*The problem*. Of the lines in the data below, write out exactly those from the one holding "before: miska (biały)" through the one holding "pos2: [599, 78, 47, 33]", both included.

----------

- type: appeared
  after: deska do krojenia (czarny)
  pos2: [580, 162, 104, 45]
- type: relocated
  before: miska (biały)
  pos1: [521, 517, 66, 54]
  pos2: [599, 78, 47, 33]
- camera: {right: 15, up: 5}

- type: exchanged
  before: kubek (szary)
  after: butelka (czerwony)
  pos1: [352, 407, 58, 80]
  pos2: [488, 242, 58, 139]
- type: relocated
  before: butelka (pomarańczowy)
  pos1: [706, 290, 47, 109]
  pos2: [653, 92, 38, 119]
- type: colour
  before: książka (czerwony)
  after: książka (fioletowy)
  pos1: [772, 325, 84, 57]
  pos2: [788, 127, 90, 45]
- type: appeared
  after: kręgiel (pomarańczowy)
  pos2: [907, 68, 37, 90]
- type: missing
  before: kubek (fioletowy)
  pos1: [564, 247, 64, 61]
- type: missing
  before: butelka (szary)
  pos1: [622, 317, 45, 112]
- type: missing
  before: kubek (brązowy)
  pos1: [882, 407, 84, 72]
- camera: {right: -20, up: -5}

----------

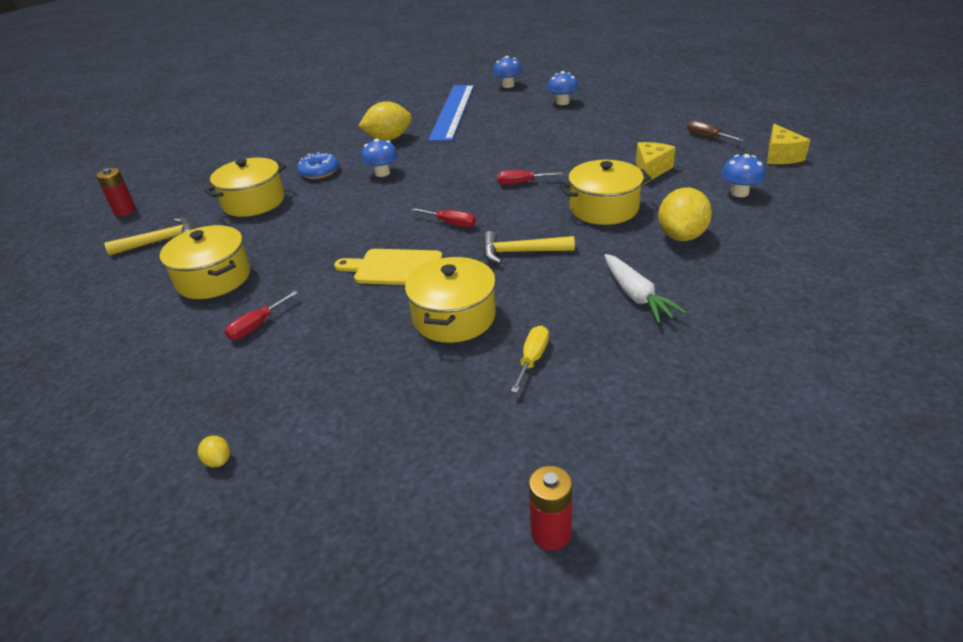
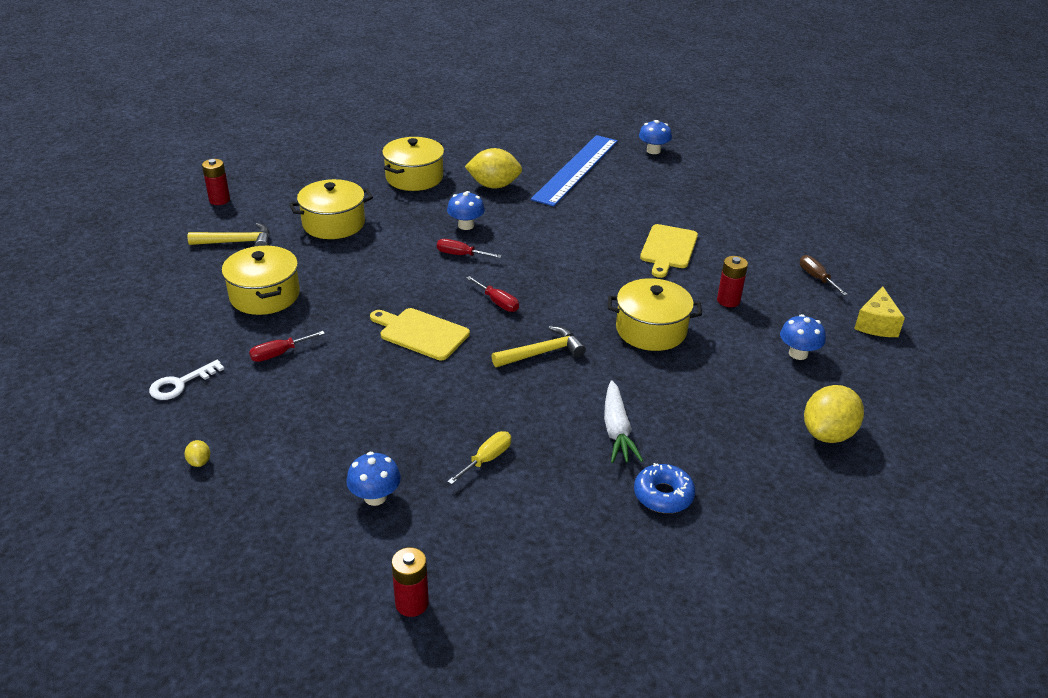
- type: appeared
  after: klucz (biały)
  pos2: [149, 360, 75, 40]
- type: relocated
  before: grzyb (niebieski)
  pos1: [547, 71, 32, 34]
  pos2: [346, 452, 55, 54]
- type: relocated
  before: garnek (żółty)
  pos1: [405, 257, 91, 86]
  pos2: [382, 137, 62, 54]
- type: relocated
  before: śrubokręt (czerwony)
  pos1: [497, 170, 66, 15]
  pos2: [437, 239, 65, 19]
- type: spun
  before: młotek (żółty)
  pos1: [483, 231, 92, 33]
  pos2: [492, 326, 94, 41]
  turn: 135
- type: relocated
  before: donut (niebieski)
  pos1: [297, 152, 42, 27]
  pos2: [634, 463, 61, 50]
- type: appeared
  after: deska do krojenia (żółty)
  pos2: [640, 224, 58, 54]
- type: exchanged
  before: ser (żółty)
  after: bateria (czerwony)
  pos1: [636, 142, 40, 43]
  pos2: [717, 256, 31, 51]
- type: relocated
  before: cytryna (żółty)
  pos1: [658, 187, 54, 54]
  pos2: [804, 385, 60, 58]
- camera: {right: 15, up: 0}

----------

*Reply*.
  before: miska (biały)
  pos1: [521, 517, 66, 54]
  pos2: [599, 78, 47, 33]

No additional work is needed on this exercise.